(Stored data)
========================================================================

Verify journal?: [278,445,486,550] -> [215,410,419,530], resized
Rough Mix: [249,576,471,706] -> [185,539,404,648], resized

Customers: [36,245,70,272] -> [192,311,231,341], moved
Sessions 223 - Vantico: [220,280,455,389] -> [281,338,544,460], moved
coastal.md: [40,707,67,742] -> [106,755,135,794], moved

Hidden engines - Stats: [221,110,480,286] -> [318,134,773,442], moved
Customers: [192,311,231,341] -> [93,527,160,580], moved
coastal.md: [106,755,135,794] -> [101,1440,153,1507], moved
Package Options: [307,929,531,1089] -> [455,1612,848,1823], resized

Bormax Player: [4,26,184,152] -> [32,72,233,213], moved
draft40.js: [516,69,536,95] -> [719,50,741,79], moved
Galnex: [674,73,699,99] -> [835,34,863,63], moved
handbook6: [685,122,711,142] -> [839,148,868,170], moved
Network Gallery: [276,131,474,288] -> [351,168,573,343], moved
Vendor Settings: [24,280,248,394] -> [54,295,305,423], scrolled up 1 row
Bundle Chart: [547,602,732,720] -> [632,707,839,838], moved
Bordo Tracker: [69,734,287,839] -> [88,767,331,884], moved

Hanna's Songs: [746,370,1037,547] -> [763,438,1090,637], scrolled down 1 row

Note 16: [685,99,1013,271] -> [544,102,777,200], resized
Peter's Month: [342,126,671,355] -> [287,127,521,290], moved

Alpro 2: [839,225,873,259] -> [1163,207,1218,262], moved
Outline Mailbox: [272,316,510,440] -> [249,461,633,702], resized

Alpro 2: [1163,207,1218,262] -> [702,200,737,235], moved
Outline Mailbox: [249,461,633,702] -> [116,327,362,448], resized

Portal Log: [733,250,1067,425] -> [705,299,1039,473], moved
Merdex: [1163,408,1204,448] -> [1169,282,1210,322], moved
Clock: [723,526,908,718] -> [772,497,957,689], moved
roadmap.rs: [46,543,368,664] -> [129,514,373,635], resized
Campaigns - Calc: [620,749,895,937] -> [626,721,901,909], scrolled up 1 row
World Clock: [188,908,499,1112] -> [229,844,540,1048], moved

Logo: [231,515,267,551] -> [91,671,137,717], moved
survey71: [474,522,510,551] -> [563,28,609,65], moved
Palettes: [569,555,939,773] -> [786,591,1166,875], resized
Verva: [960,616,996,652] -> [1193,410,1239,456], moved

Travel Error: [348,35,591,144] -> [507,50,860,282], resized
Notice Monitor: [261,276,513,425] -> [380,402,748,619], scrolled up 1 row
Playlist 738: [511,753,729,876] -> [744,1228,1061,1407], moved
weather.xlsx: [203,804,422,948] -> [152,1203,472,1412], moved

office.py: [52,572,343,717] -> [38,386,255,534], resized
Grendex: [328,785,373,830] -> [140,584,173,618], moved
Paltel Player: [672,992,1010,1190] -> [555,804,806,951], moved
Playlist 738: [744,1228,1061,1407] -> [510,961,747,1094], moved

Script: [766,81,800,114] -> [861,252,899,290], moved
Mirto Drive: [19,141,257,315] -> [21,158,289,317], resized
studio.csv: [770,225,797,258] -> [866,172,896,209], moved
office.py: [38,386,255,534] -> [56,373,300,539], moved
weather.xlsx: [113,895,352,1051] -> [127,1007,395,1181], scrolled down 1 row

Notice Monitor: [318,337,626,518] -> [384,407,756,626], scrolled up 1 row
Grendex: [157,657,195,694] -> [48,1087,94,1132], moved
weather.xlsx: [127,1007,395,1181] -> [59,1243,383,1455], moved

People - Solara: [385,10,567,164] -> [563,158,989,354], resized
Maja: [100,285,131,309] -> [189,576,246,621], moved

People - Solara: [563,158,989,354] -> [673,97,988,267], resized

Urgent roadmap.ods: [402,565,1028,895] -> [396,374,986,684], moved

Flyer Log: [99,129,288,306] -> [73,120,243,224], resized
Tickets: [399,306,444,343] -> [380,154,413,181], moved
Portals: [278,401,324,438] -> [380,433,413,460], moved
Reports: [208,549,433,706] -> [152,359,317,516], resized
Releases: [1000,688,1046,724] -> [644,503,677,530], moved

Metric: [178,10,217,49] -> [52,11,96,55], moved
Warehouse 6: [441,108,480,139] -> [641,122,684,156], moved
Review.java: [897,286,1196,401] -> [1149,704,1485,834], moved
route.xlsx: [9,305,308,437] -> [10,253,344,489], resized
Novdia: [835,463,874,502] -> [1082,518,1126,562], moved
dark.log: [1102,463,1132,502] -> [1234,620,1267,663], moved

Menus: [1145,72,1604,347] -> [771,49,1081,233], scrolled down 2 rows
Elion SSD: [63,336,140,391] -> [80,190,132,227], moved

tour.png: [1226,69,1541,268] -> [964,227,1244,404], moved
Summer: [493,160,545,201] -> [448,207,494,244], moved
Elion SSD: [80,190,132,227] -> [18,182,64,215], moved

========================================================================

*Work instructions:* Copy every record above out again, word for word.

*Output for this exercise:*
Verify journal?: [278,445,486,550] -> [215,410,419,530], resized
Rough Mix: [249,576,471,706] -> [185,539,404,648], resized

Customers: [36,245,70,272] -> [192,311,231,341], moved
Sessions 223 - Vantico: [220,280,455,389] -> [281,338,544,460], moved
coastal.md: [40,707,67,742] -> [106,755,135,794], moved

Hidden engines - Stats: [221,110,480,286] -> [318,134,773,442], moved
Customers: [192,311,231,341] -> [93,527,160,580], moved
coastal.md: [106,755,135,794] -> [101,1440,153,1507], moved
Package Options: [307,929,531,1089] -> [455,1612,848,1823], resized

Bormax Player: [4,26,184,152] -> [32,72,233,213], moved
draft40.js: [516,69,536,95] -> [719,50,741,79], moved
Galnex: [674,73,699,99] -> [835,34,863,63], moved
handbook6: [685,122,711,142] -> [839,148,868,170], moved
Network Gallery: [276,131,474,288] -> [351,168,573,343], moved
Vendor Settings: [24,280,248,394] -> [54,295,305,423], scrolled up 1 row
Bundle Chart: [547,602,732,720] -> [632,707,839,838], moved
Bordo Tracker: [69,734,287,839] -> [88,767,331,884], moved

Hanna's Songs: [746,370,1037,547] -> [763,438,1090,637], scrolled down 1 row

Note 16: [685,99,1013,271] -> [544,102,777,200], resized
Peter's Month: [342,126,671,355] -> [287,127,521,290], moved

Alpro 2: [839,225,873,259] -> [1163,207,1218,262], moved
Outline Mailbox: [272,316,510,440] -> [249,461,633,702], resized

Alpro 2: [1163,207,1218,262] -> [702,200,737,235], moved
Outline Mailbox: [249,461,633,702] -> [116,327,362,448], resized

Portal Log: [733,250,1067,425] -> [705,299,1039,473], moved
Merdex: [1163,408,1204,448] -> [1169,282,1210,322], moved
Clock: [723,526,908,718] -> [772,497,957,689], moved
roadmap.rs: [46,543,368,664] -> [129,514,373,635], resized
Campaigns - Calc: [620,749,895,937] -> [626,721,901,909], scrolled up 1 row
World Clock: [188,908,499,1112] -> [229,844,540,1048], moved

Logo: [231,515,267,551] -> [91,671,137,717], moved
survey71: [474,522,510,551] -> [563,28,609,65], moved
Palettes: [569,555,939,773] -> [786,591,1166,875], resized
Verva: [960,616,996,652] -> [1193,410,1239,456], moved

Travel Error: [348,35,591,144] -> [507,50,860,282], resized
Notice Monitor: [261,276,513,425] -> [380,402,748,619], scrolled up 1 row
Playlist 738: [511,753,729,876] -> [744,1228,1061,1407], moved
weather.xlsx: [203,804,422,948] -> [152,1203,472,1412], moved

office.py: [52,572,343,717] -> [38,386,255,534], resized
Grendex: [328,785,373,830] -> [140,584,173,618], moved
Paltel Player: [672,992,1010,1190] -> [555,804,806,951], moved
Playlist 738: [744,1228,1061,1407] -> [510,961,747,1094], moved

Script: [766,81,800,114] -> [861,252,899,290], moved
Mirto Drive: [19,141,257,315] -> [21,158,289,317], resized
studio.csv: [770,225,797,258] -> [866,172,896,209], moved
office.py: [38,386,255,534] -> [56,373,300,539], moved
weather.xlsx: [113,895,352,1051] -> [127,1007,395,1181], scrolled down 1 row

Notice Monitor: [318,337,626,518] -> [384,407,756,626], scrolled up 1 row
Grendex: [157,657,195,694] -> [48,1087,94,1132], moved
weather.xlsx: [127,1007,395,1181] -> [59,1243,383,1455], moved

People - Solara: [385,10,567,164] -> [563,158,989,354], resized
Maja: [100,285,131,309] -> [189,576,246,621], moved

People - Solara: [563,158,989,354] -> [673,97,988,267], resized

Urgent roadmap.ods: [402,565,1028,895] -> [396,374,986,684], moved

Flyer Log: [99,129,288,306] -> [73,120,243,224], resized
Tickets: [399,306,444,343] -> [380,154,413,181], moved
Portals: [278,401,324,438] -> [380,433,413,460], moved
Reports: [208,549,433,706] -> [152,359,317,516], resized
Releases: [1000,688,1046,724] -> [644,503,677,530], moved

Metric: [178,10,217,49] -> [52,11,96,55], moved
Warehouse 6: [441,108,480,139] -> [641,122,684,156], moved
Review.java: [897,286,1196,401] -> [1149,704,1485,834], moved
route.xlsx: [9,305,308,437] -> [10,253,344,489], resized
Novdia: [835,463,874,502] -> [1082,518,1126,562], moved
dark.log: [1102,463,1132,502] -> [1234,620,1267,663], moved

Menus: [1145,72,1604,347] -> [771,49,1081,233], scrolled down 2 rows
Elion SSD: [63,336,140,391] -> [80,190,132,227], moved

tour.png: [1226,69,1541,268] -> [964,227,1244,404], moved
Summer: [493,160,545,201] -> [448,207,494,244], moved
Elion SSD: [80,190,132,227] -> [18,182,64,215], moved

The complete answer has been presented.